Give again, word for word, every line in the entries below from the line with "(734, 180) = (642, 262): black" up to and including the line with "(532, 337) = (487, 205): none -> purple fork", and no other line.

----------------

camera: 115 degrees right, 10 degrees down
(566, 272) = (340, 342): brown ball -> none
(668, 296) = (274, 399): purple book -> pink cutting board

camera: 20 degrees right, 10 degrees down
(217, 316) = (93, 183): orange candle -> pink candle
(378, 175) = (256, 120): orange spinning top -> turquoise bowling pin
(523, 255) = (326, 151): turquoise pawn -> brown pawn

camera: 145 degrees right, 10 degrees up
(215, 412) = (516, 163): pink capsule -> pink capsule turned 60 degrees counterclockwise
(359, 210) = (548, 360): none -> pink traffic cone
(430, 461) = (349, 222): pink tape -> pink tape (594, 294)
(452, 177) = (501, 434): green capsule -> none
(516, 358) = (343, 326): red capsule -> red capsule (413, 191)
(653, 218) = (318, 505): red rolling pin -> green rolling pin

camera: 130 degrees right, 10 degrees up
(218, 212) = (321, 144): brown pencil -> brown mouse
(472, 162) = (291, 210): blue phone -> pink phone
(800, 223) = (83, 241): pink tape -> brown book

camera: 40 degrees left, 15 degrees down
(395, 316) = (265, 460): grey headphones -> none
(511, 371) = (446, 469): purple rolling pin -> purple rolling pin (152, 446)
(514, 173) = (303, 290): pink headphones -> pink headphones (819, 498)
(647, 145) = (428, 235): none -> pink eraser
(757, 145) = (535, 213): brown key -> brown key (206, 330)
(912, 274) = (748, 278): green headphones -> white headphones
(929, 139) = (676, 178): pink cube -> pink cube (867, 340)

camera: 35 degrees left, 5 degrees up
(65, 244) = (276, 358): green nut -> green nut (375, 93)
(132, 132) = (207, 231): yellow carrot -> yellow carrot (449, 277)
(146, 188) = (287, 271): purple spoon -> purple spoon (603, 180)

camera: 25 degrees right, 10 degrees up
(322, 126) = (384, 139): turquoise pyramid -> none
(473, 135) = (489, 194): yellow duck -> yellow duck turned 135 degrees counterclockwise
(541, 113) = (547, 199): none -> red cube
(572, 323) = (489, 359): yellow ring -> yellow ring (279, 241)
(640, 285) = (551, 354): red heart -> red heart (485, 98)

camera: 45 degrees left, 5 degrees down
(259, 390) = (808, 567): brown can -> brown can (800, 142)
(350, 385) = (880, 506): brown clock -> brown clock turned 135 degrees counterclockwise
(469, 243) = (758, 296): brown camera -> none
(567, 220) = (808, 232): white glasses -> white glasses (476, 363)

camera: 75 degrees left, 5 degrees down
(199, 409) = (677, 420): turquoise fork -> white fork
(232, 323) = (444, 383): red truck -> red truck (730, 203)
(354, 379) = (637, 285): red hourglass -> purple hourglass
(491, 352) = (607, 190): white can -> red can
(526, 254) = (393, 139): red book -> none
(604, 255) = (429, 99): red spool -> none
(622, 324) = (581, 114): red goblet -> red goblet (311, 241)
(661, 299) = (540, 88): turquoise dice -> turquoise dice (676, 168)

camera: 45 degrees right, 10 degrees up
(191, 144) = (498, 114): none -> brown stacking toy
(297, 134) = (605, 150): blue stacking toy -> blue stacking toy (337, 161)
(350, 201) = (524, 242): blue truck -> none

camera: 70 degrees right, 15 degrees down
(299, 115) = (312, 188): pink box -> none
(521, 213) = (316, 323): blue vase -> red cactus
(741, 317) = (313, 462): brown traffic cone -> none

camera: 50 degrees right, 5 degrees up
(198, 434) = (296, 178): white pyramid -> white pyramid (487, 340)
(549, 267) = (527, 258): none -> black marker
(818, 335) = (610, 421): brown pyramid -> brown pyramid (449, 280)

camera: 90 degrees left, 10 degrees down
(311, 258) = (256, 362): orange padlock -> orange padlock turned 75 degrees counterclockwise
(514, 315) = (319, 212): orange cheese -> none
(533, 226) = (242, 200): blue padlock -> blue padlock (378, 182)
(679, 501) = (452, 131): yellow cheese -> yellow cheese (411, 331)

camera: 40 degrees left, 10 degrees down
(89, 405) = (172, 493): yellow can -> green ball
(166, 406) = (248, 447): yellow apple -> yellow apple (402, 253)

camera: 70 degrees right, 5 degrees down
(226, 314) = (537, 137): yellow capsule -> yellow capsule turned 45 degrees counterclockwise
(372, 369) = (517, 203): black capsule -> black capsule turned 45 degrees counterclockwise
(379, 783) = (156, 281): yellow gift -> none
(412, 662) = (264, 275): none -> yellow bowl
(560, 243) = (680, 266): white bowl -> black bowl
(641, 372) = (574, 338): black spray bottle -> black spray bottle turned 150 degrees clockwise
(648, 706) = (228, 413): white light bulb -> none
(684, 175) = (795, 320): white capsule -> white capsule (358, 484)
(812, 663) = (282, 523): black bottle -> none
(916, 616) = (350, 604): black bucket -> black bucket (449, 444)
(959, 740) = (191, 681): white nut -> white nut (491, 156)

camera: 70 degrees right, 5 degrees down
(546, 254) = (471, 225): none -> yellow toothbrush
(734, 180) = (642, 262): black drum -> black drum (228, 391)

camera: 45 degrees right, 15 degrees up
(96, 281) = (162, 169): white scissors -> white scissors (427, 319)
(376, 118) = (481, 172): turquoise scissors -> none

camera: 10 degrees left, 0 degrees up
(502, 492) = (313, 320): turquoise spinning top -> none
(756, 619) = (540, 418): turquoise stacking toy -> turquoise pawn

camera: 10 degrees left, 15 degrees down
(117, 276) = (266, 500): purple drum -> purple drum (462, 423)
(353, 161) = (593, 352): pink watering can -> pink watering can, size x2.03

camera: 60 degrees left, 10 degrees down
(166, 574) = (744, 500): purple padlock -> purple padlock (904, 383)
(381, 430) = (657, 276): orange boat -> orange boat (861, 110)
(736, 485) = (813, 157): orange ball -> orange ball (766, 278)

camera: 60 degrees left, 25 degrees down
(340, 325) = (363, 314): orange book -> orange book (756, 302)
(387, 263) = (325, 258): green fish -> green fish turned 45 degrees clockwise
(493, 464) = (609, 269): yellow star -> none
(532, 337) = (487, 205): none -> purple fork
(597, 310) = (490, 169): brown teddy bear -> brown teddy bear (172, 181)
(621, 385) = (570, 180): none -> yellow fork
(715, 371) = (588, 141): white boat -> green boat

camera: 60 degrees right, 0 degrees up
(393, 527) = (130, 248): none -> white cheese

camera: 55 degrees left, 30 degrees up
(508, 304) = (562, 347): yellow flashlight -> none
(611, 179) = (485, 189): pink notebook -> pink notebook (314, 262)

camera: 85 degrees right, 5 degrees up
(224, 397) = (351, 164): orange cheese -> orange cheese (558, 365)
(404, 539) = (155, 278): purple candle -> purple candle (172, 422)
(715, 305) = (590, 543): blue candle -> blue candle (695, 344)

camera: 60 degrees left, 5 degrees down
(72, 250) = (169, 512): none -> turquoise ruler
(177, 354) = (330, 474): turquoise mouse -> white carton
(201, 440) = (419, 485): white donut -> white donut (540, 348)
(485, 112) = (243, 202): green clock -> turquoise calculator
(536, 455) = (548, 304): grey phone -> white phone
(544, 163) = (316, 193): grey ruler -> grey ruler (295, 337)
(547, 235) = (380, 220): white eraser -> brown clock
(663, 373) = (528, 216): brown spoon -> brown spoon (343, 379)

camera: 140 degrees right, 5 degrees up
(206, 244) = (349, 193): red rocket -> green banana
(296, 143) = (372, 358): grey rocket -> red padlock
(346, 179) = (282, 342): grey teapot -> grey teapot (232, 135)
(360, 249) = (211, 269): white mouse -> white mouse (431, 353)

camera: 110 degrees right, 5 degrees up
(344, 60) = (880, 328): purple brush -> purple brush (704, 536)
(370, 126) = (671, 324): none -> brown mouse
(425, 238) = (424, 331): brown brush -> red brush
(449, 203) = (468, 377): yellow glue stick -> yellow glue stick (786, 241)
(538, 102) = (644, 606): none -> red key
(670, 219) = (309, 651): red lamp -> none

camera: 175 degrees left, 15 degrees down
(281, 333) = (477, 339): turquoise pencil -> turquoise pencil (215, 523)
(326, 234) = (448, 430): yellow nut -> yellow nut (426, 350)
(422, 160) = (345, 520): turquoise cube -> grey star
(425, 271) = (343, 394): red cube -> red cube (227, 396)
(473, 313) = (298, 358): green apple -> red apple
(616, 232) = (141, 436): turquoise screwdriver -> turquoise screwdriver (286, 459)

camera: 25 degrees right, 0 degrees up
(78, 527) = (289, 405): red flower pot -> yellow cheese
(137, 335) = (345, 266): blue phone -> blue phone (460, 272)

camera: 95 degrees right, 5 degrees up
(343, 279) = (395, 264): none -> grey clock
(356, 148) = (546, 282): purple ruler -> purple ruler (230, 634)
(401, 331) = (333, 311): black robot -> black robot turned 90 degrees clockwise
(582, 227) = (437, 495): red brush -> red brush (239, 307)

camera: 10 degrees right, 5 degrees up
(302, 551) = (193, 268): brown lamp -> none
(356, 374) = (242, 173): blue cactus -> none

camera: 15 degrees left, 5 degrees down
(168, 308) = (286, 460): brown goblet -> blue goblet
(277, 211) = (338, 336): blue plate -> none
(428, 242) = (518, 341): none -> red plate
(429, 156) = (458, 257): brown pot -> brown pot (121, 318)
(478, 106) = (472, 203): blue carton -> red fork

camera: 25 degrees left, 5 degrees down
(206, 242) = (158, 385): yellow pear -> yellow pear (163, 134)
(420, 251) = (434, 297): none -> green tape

----------------

**REPLY:**
(734, 180) = (642, 262): black drum -> black drum (228, 391)

camera: 45 degrees right, 15 degrees up
(96, 281) = (162, 169): white scissors -> white scissors (427, 319)
(376, 118) = (481, 172): turquoise scissors -> none

camera: 10 degrees left, 0 degrees up
(502, 492) = (313, 320): turquoise spinning top -> none
(756, 619) = (540, 418): turquoise stacking toy -> turquoise pawn

camera: 10 degrees left, 15 degrees down
(117, 276) = (266, 500): purple drum -> purple drum (462, 423)
(353, 161) = (593, 352): pink watering can -> pink watering can, size x2.03

camera: 60 degrees left, 10 degrees down
(166, 574) = (744, 500): purple padlock -> purple padlock (904, 383)
(381, 430) = (657, 276): orange boat -> orange boat (861, 110)
(736, 485) = (813, 157): orange ball -> orange ball (766, 278)

camera: 60 degrees left, 25 degrees down
(340, 325) = (363, 314): orange book -> orange book (756, 302)
(387, 263) = (325, 258): green fish -> green fish turned 45 degrees clockwise
(493, 464) = (609, 269): yellow star -> none
(532, 337) = (487, 205): none -> purple fork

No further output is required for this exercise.